▶ **Problem to solve**: Transcribe every line from the one containing "LCD3 pin SDA: 13 -> SDA" through the end of the records below, exactly, but not the pictures.

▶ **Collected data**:
========
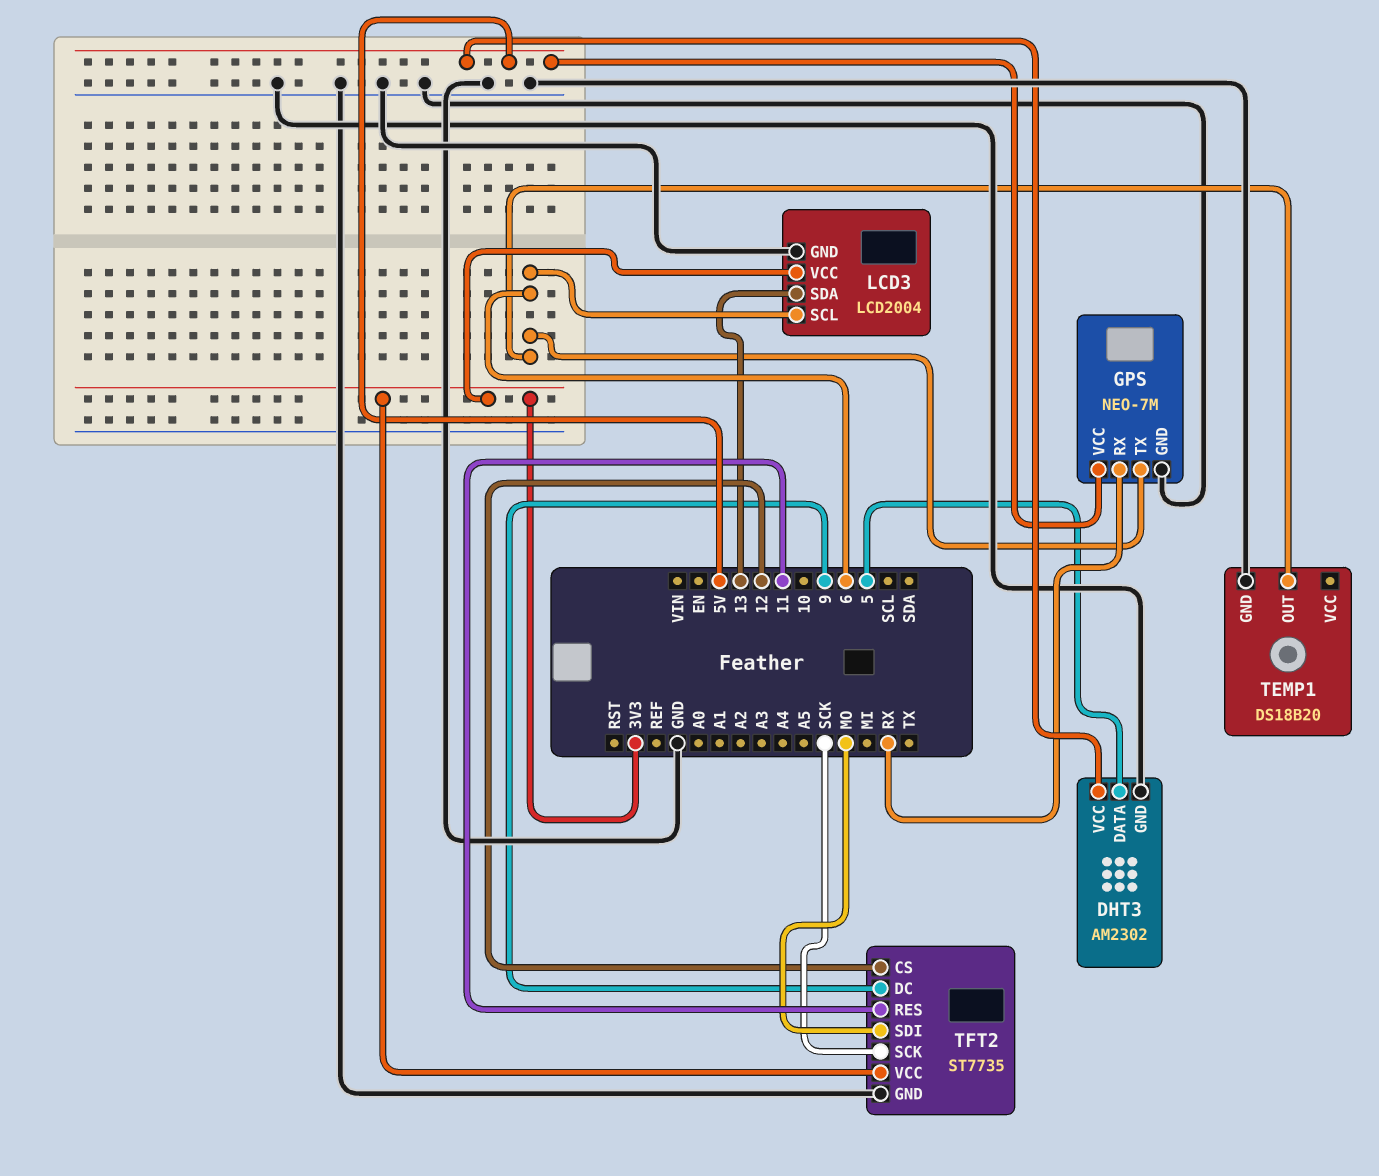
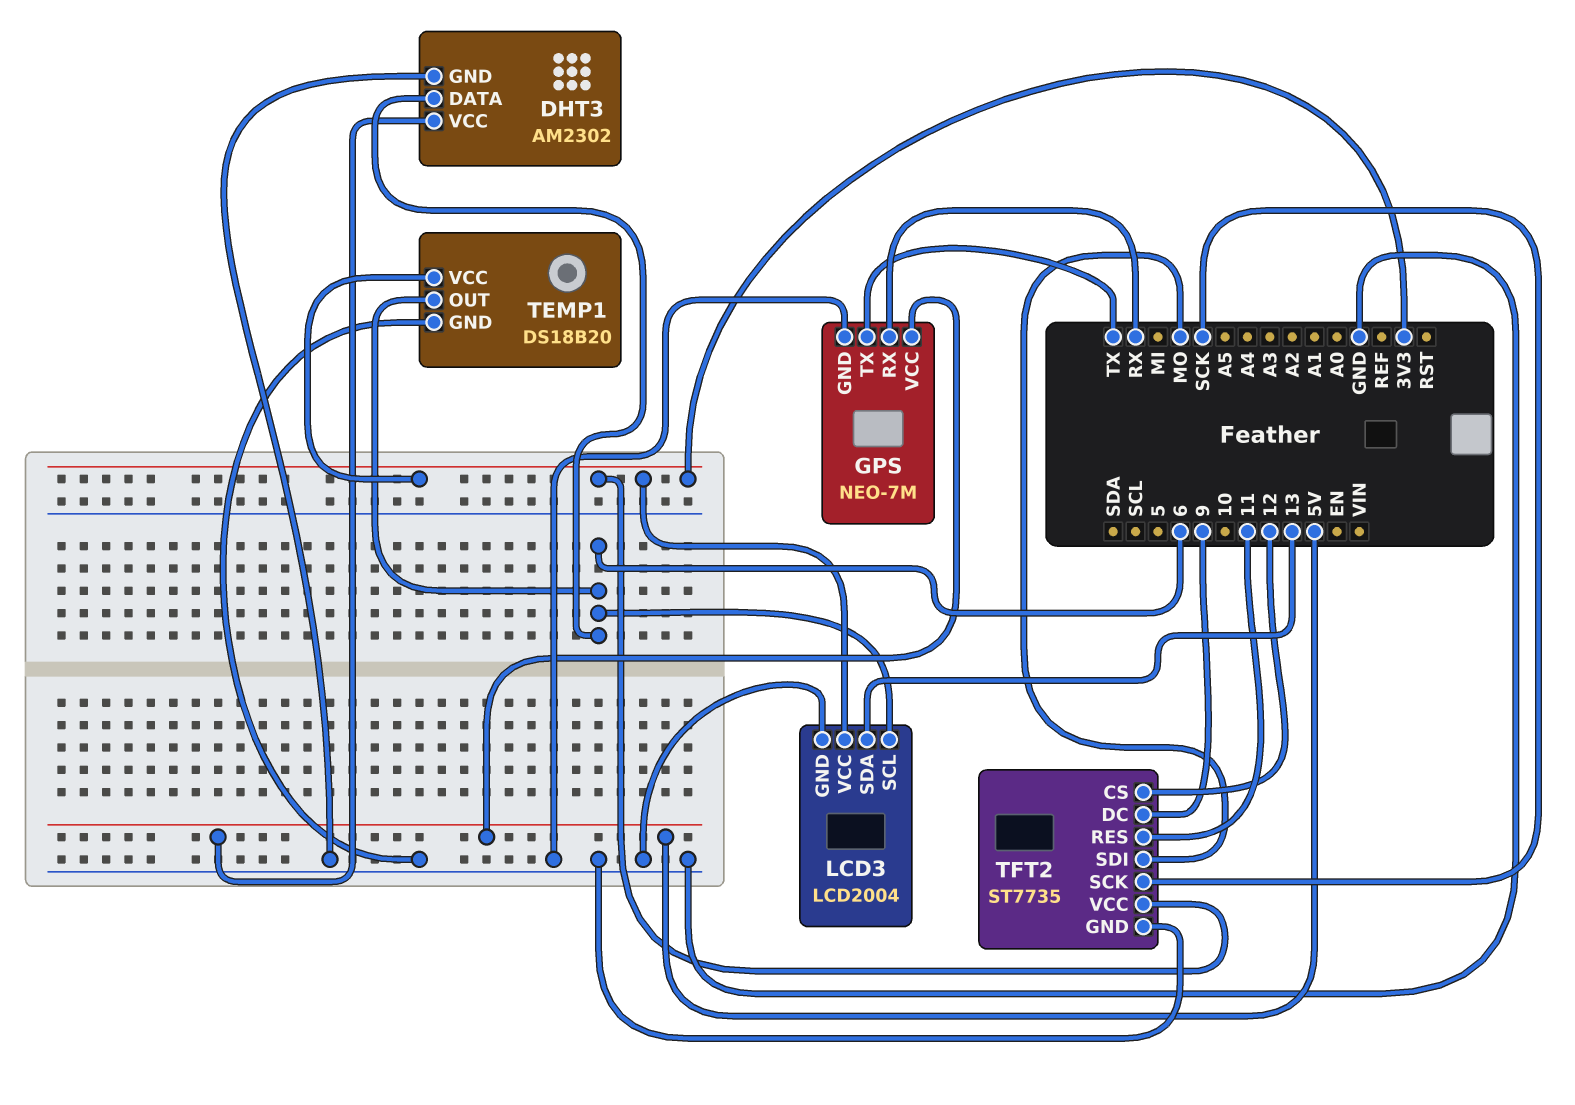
DHT3 pin DATA: 5 -> 6
GPS pin TX: 6 -> TX
TEMP1 pin VCC: none -> 3V3

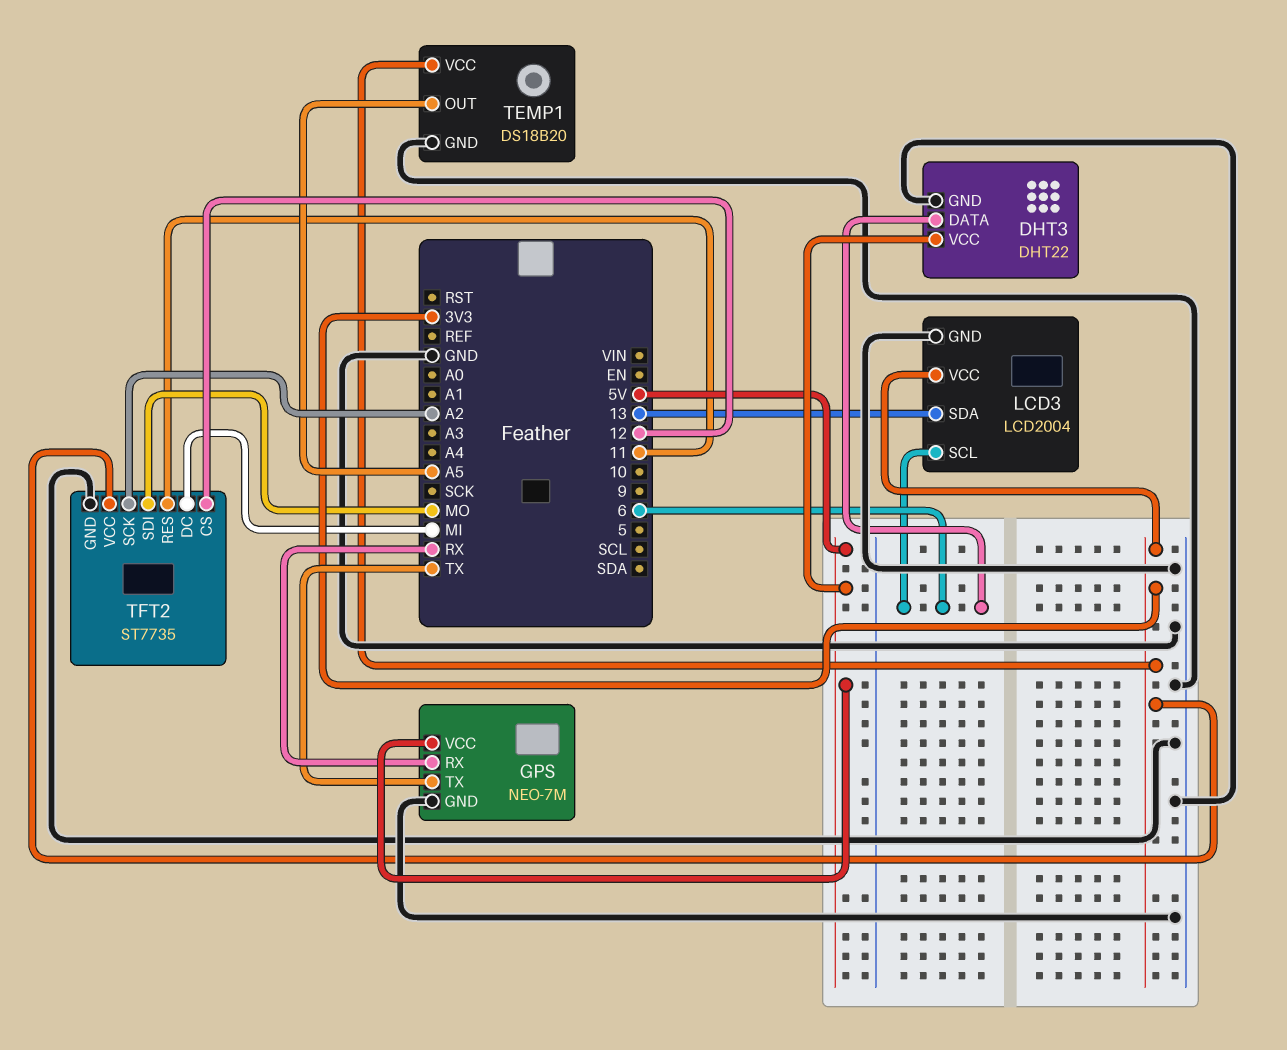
DHT3: AM2302 -> DHT22
TEMP1 pin OUT: 6 -> A5
TFT2 pin DC: 9 -> MI
TFT2 pin SCK: SCK -> A2

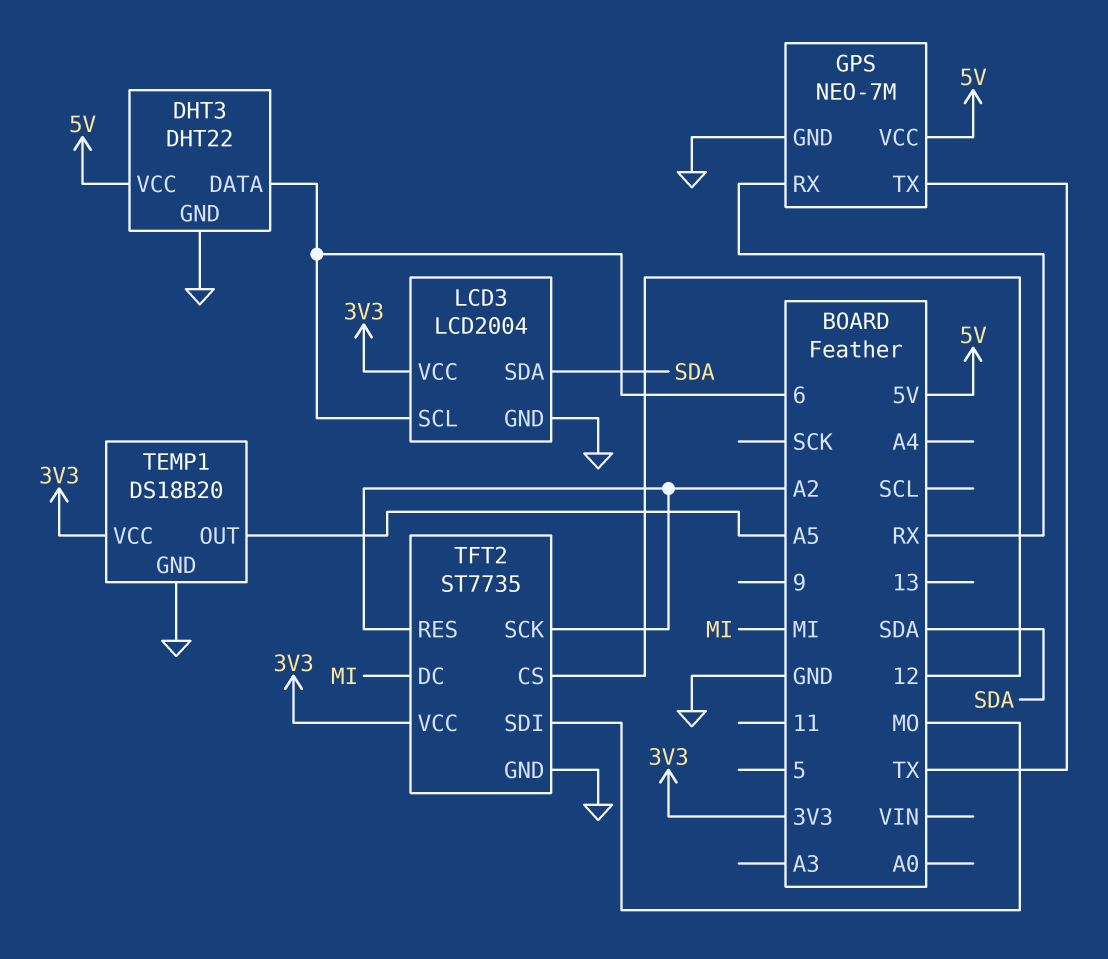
LCD3 pin SDA: 13 -> SDA
TFT2 pin RES: 11 -> A2

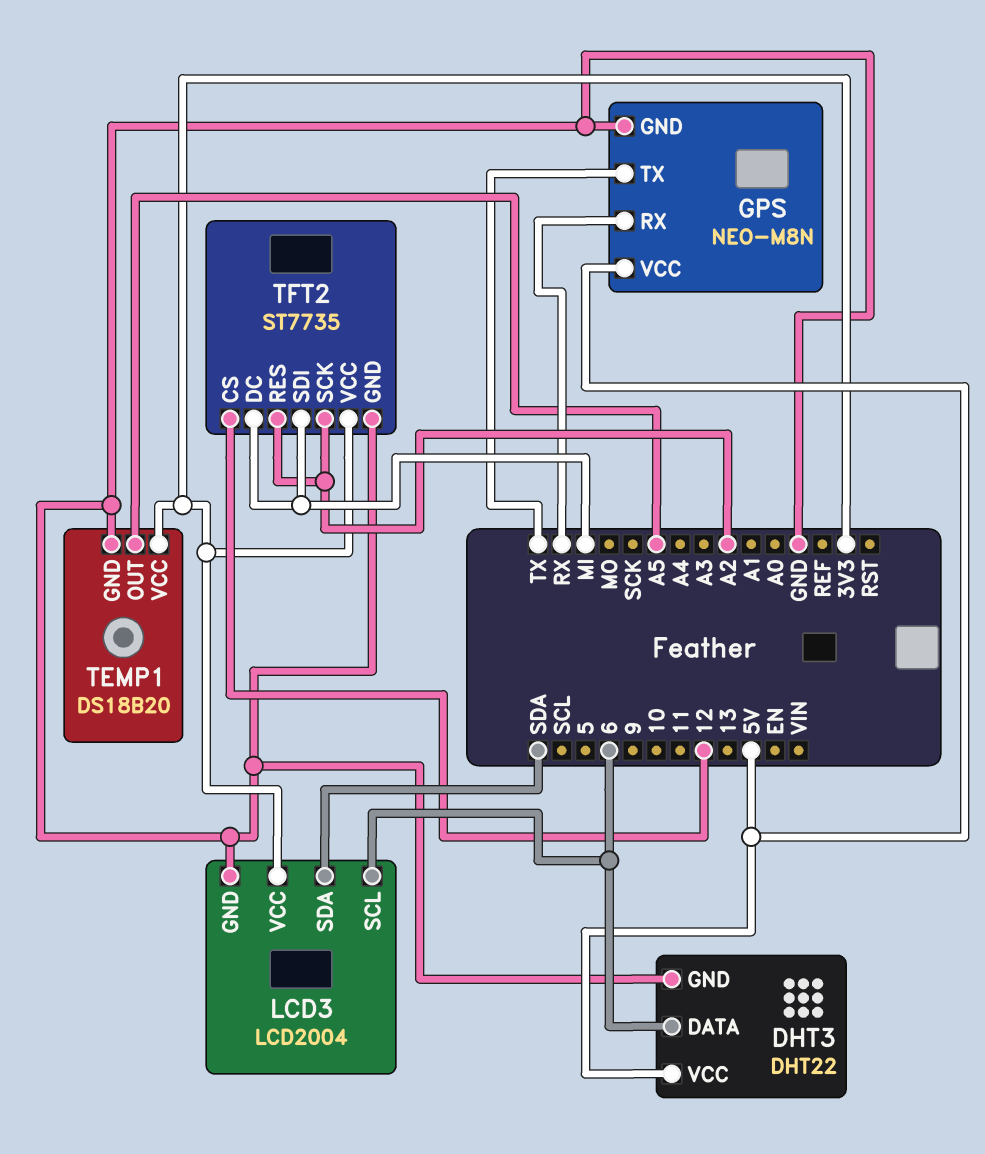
GPS: NEO-7M -> NEO-M8N
TFT2 pin SDI: MO -> MI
========
▶ **Exercise response**:
LCD3 pin SDA: 13 -> SDA
TFT2 pin RES: 11 -> A2

GPS: NEO-7M -> NEO-M8N
TFT2 pin SDI: MO -> MI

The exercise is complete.